How to complete this task. The entries below contain a line with "R3: 6.8k (GND, n5) -> 6.8k (+9V, n5)" and a line with "S3: none -> switch (VDD, n1)". Quote exactly those two lines and all lines between them.

Records shown.
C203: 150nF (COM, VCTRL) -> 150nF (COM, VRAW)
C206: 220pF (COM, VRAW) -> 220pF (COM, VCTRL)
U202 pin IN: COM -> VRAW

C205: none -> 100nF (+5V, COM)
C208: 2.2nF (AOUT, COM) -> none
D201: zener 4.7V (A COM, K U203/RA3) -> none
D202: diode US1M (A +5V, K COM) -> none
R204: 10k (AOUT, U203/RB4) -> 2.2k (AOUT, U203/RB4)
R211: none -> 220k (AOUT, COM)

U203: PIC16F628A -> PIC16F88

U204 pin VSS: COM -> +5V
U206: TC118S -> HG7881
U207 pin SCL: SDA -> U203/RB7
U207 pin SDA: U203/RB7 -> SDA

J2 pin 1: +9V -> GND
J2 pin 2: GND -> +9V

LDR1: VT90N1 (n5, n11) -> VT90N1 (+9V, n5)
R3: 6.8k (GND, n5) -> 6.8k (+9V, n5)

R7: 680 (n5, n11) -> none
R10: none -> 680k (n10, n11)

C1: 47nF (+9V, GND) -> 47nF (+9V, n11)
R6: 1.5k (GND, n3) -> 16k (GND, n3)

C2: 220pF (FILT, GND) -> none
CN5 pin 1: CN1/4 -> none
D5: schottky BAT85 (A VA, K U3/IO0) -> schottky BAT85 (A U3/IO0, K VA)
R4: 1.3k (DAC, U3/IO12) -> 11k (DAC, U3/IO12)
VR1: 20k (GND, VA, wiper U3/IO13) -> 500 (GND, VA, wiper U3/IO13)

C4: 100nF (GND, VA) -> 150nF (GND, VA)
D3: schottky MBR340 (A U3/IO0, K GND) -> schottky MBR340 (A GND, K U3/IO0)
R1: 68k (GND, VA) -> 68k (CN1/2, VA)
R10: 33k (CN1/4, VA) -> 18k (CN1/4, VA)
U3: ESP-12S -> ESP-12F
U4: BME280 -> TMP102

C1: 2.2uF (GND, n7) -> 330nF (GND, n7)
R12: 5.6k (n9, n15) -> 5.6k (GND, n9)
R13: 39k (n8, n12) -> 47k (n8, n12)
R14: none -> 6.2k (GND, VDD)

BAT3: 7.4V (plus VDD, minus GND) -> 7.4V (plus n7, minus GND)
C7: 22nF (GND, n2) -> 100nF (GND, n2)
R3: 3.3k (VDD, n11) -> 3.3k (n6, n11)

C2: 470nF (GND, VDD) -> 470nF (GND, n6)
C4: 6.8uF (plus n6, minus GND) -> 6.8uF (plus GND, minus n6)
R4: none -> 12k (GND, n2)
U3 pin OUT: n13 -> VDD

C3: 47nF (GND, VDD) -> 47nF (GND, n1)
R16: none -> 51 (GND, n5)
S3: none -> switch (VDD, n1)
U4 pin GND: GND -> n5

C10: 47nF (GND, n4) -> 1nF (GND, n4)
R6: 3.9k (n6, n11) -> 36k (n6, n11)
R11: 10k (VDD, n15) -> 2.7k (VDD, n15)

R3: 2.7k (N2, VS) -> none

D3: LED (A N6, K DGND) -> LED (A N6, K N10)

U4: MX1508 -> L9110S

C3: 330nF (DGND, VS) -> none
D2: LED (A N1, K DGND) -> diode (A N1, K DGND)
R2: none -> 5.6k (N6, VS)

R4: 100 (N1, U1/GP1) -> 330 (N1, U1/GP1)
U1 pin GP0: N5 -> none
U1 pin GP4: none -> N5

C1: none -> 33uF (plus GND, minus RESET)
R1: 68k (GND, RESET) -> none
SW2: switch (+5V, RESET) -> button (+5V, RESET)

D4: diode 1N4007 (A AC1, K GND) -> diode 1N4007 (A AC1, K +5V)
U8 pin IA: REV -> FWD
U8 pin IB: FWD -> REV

Task result.
R3: 6.8k (GND, n5) -> 6.8k (+9V, n5)

R7: 680 (n5, n11) -> none
R10: none -> 680k (n10, n11)

C1: 47nF (+9V, GND) -> 47nF (+9V, n11)
R6: 1.5k (GND, n3) -> 16k (GND, n3)

C2: 220pF (FILT, GND) -> none
CN5 pin 1: CN1/4 -> none
D5: schottky BAT85 (A VA, K U3/IO0) -> schottky BAT85 (A U3/IO0, K VA)
R4: 1.3k (DAC, U3/IO12) -> 11k (DAC, U3/IO12)
VR1: 20k (GND, VA, wiper U3/IO13) -> 500 (GND, VA, wiper U3/IO13)

C4: 100nF (GND, VA) -> 150nF (GND, VA)
D3: schottky MBR340 (A U3/IO0, K GND) -> schottky MBR340 (A GND, K U3/IO0)
R1: 68k (GND, VA) -> 68k (CN1/2, VA)
R10: 33k (CN1/4, VA) -> 18k (CN1/4, VA)
U3: ESP-12S -> ESP-12F
U4: BME280 -> TMP102

C1: 2.2uF (GND, n7) -> 330nF (GND, n7)
R12: 5.6k (n9, n15) -> 5.6k (GND, n9)
R13: 39k (n8, n12) -> 47k (n8, n12)
R14: none -> 6.2k (GND, VDD)

BAT3: 7.4V (plus VDD, minus GND) -> 7.4V (plus n7, minus GND)
C7: 22nF (GND, n2) -> 100nF (GND, n2)
R3: 3.3k (VDD, n11) -> 3.3k (n6, n11)

C2: 470nF (GND, VDD) -> 470nF (GND, n6)
C4: 6.8uF (plus n6, minus GND) -> 6.8uF (plus GND, minus n6)
R4: none -> 12k (GND, n2)
U3 pin OUT: n13 -> VDD

C3: 47nF (GND, VDD) -> 47nF (GND, n1)
R16: none -> 51 (GND, n5)
S3: none -> switch (VDD, n1)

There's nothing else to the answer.